RAW DATA ::
______________________________

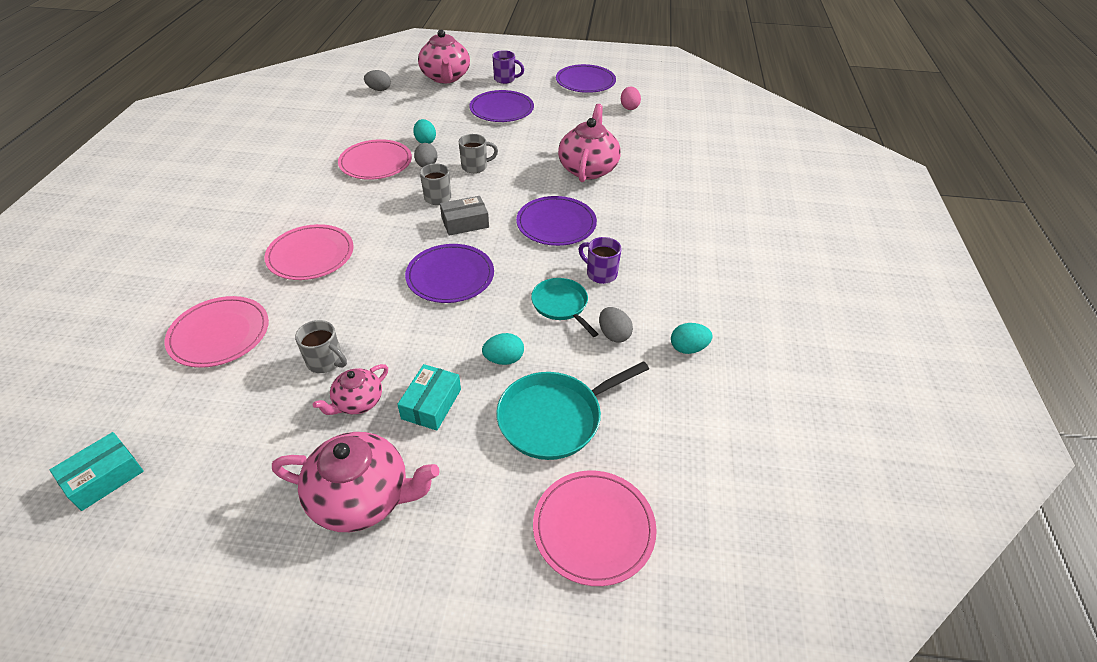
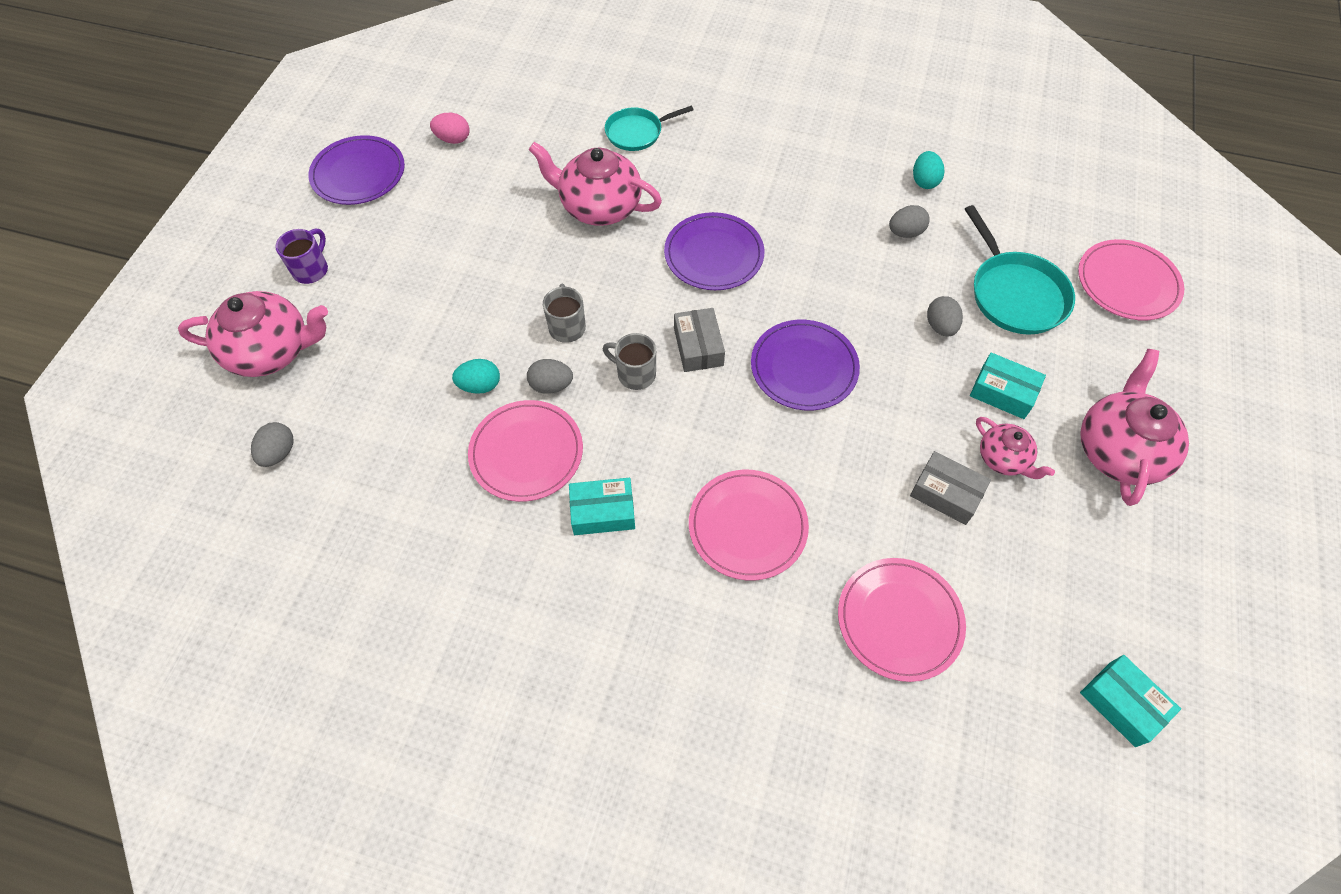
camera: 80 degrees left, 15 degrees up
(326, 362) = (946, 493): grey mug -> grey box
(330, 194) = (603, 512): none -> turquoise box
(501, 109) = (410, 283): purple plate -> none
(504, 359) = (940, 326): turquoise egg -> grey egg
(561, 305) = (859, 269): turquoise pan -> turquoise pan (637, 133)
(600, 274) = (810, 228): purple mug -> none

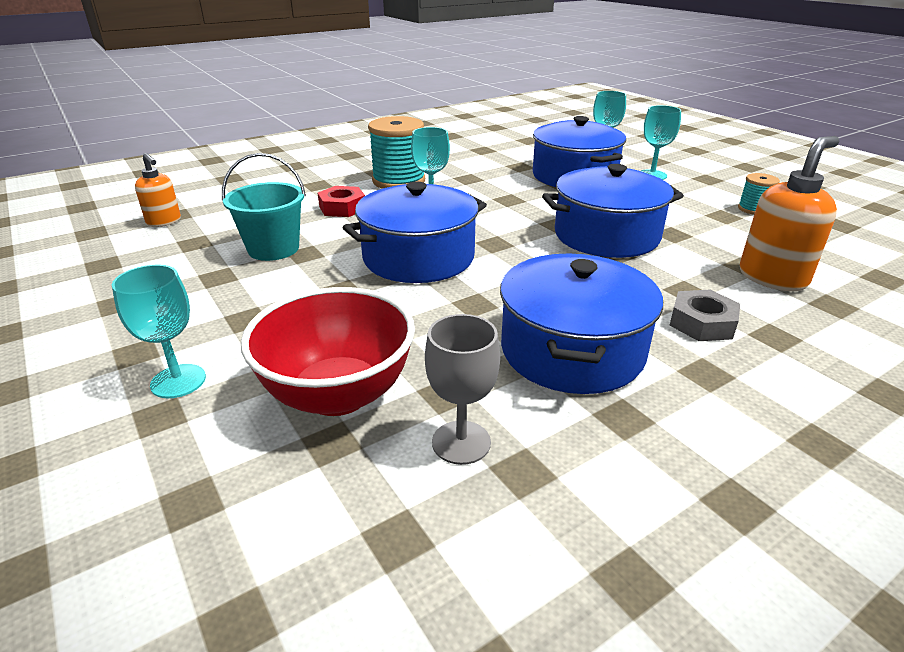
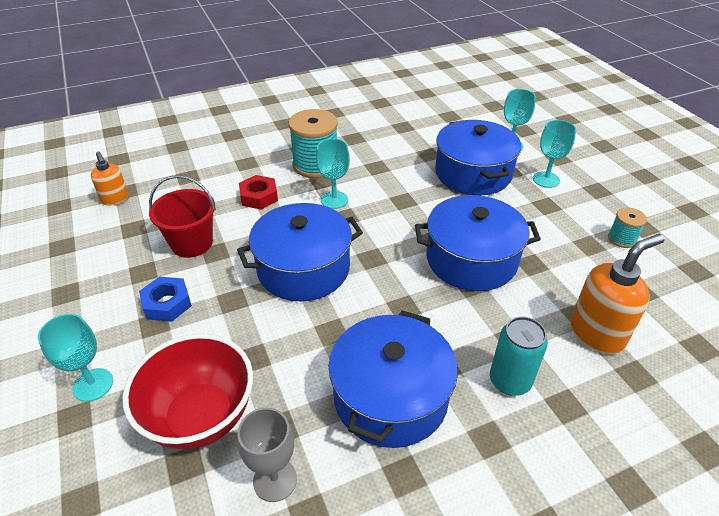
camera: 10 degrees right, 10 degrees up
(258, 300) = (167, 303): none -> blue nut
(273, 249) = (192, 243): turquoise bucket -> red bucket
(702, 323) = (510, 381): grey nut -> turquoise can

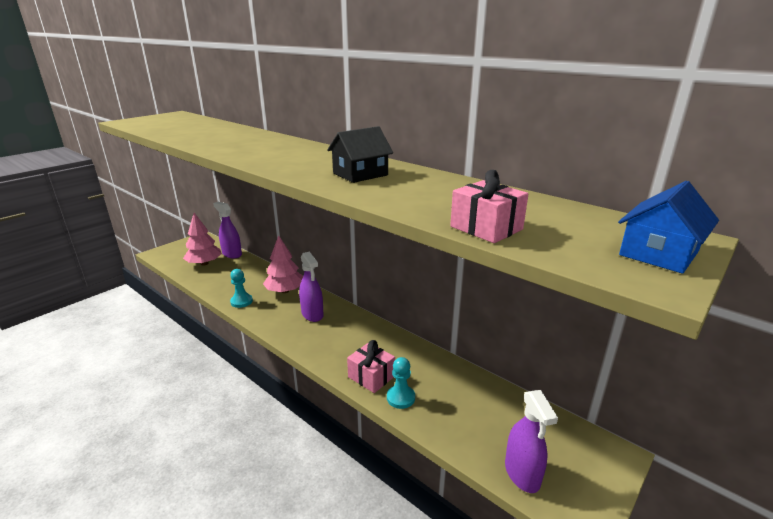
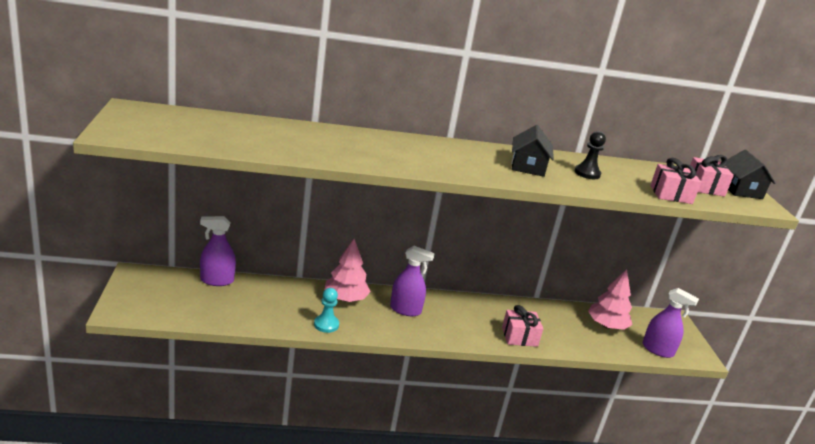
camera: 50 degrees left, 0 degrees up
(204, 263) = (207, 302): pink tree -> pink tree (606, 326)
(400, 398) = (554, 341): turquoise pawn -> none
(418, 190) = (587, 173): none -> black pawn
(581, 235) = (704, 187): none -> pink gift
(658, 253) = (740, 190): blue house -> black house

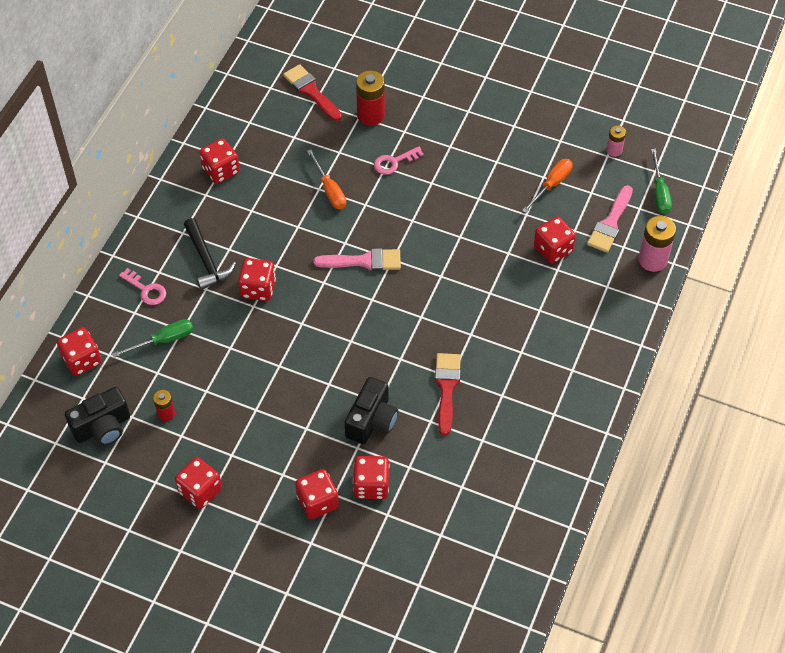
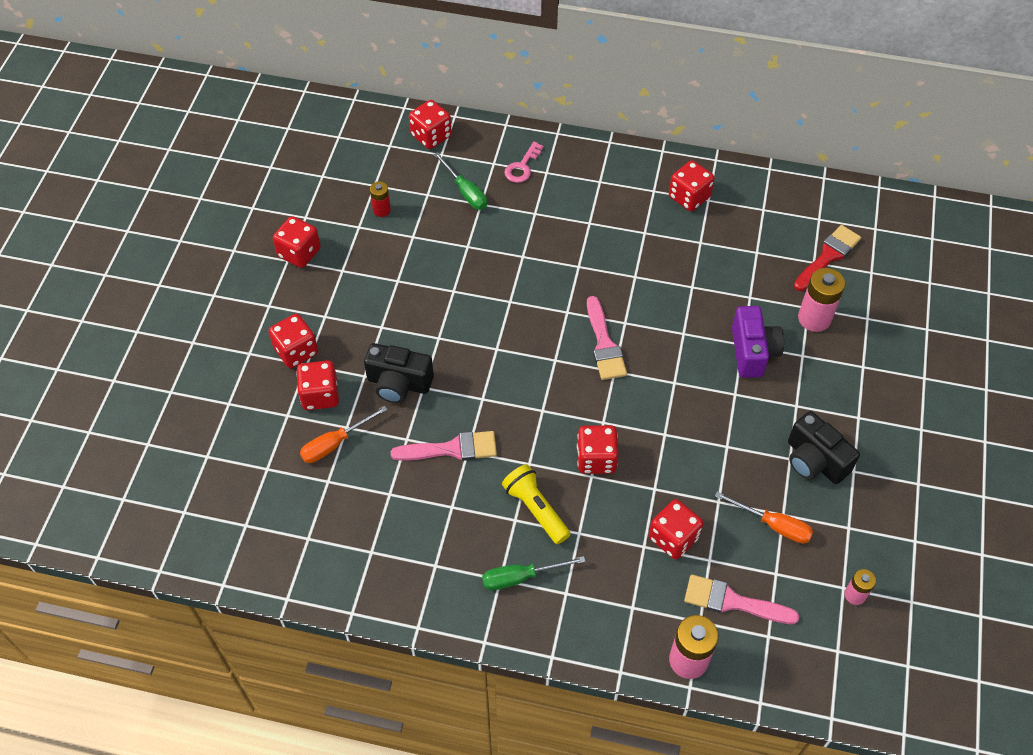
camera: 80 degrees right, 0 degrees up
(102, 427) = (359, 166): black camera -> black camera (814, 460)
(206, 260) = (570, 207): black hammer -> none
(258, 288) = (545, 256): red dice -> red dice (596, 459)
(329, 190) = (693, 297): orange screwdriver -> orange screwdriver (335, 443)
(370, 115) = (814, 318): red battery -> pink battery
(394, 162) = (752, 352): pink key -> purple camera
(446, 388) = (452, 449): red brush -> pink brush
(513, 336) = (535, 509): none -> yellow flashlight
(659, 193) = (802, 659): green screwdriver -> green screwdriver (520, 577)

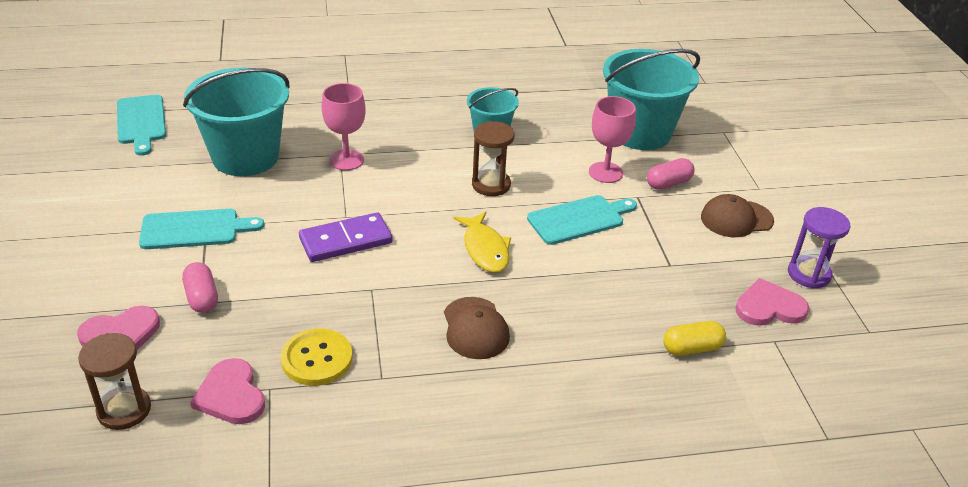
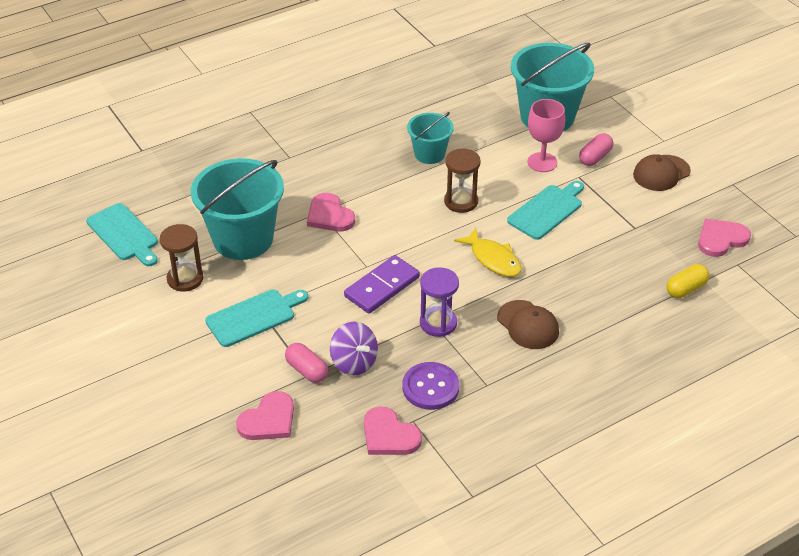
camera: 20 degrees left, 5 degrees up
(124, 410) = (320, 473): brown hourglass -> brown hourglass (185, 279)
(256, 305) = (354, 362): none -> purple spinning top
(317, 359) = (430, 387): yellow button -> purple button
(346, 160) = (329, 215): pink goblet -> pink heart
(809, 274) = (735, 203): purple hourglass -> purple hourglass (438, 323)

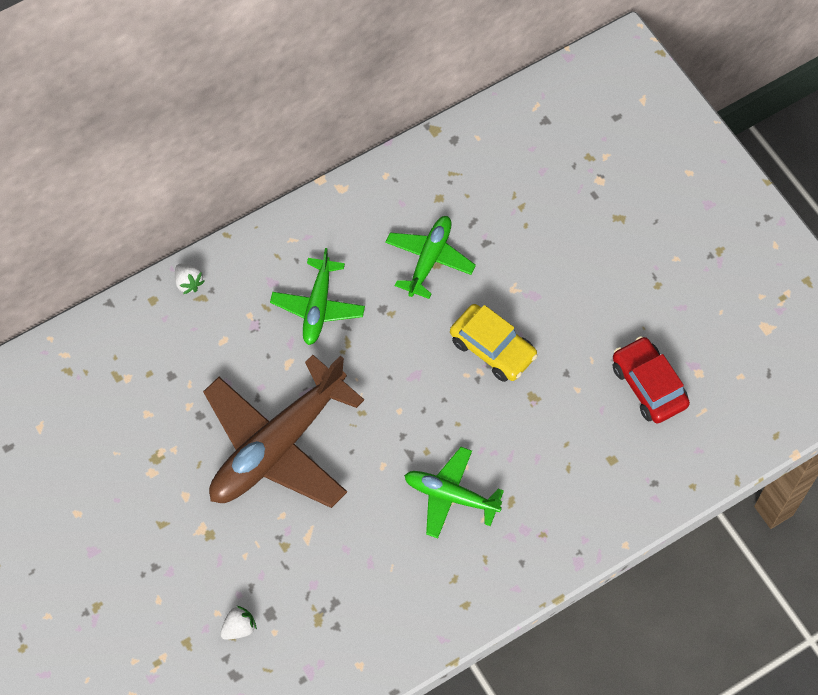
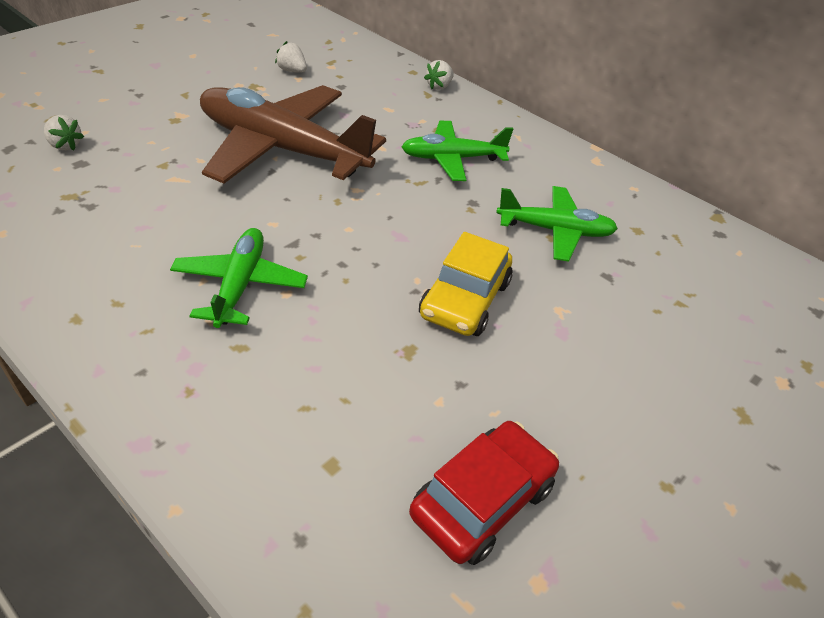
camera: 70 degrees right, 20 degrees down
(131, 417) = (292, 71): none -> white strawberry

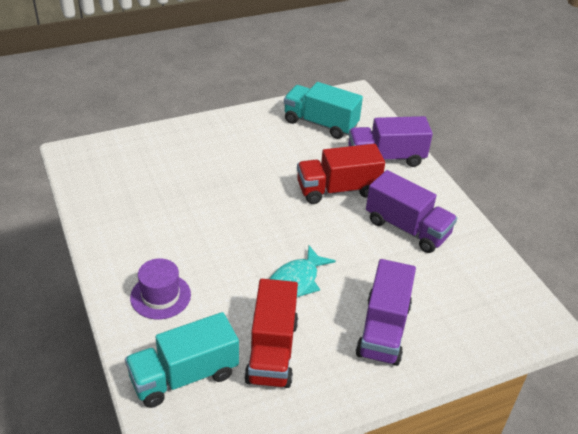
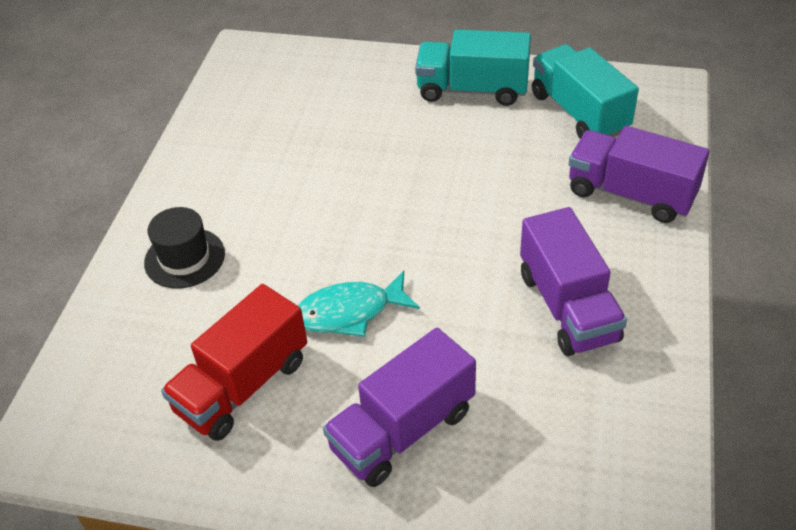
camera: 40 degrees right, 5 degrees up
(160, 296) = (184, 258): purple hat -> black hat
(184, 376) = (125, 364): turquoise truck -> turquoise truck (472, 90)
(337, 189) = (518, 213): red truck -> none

______________________________

EXERCISE DIRECTIONS :: Pictures excluded, quote all the data above exactly.

TASK ANSWER ::
camera: 80 degrees left, 15 degrees up
(326, 362) = (946, 493): grey mug -> grey box
(330, 194) = (603, 512): none -> turquoise box
(501, 109) = (410, 283): purple plate -> none
(504, 359) = (940, 326): turquoise egg -> grey egg
(561, 305) = (859, 269): turquoise pan -> turquoise pan (637, 133)
(600, 274) = (810, 228): purple mug -> none

camera: 10 degrees right, 10 degrees up
(258, 300) = (167, 303): none -> blue nut
(273, 249) = (192, 243): turquoise bucket -> red bucket
(702, 323) = (510, 381): grey nut -> turquoise can

camera: 50 degrees left, 0 degrees up
(204, 263) = (207, 302): pink tree -> pink tree (606, 326)
(400, 398) = (554, 341): turquoise pawn -> none
(418, 190) = (587, 173): none -> black pawn
(581, 235) = (704, 187): none -> pink gift
(658, 253) = (740, 190): blue house -> black house

camera: 80 degrees right, 0 degrees up
(102, 427) = (359, 166): black camera -> black camera (814, 460)
(206, 260) = (570, 207): black hammer -> none
(258, 288) = (545, 256): red dice -> red dice (596, 459)
(329, 190) = (693, 297): orange screwdriver -> orange screwdriver (335, 443)
(370, 115) = (814, 318): red battery -> pink battery
(394, 162) = (752, 352): pink key -> purple camera
(446, 388) = (452, 449): red brush -> pink brush
(513, 336) = (535, 509): none -> yellow flashlight
(659, 193) = (802, 659): green screwdriver -> green screwdriver (520, 577)

camera: 20 degrees left, 5 degrees up
(124, 410) = (320, 473): brown hourglass -> brown hourglass (185, 279)
(256, 305) = (354, 362): none -> purple spinning top
(317, 359) = (430, 387): yellow button -> purple button
(346, 160) = (329, 215): pink goblet -> pink heart
(809, 274) = (735, 203): purple hourglass -> purple hourglass (438, 323)

camera: 70 degrees right, 20 degrees down
(131, 417) = (292, 71): none -> white strawberry

camera: 40 degrees right, 5 degrees up
(160, 296) = (184, 258): purple hat -> black hat
(184, 376) = (125, 364): turquoise truck -> turquoise truck (472, 90)
(337, 189) = (518, 213): red truck -> none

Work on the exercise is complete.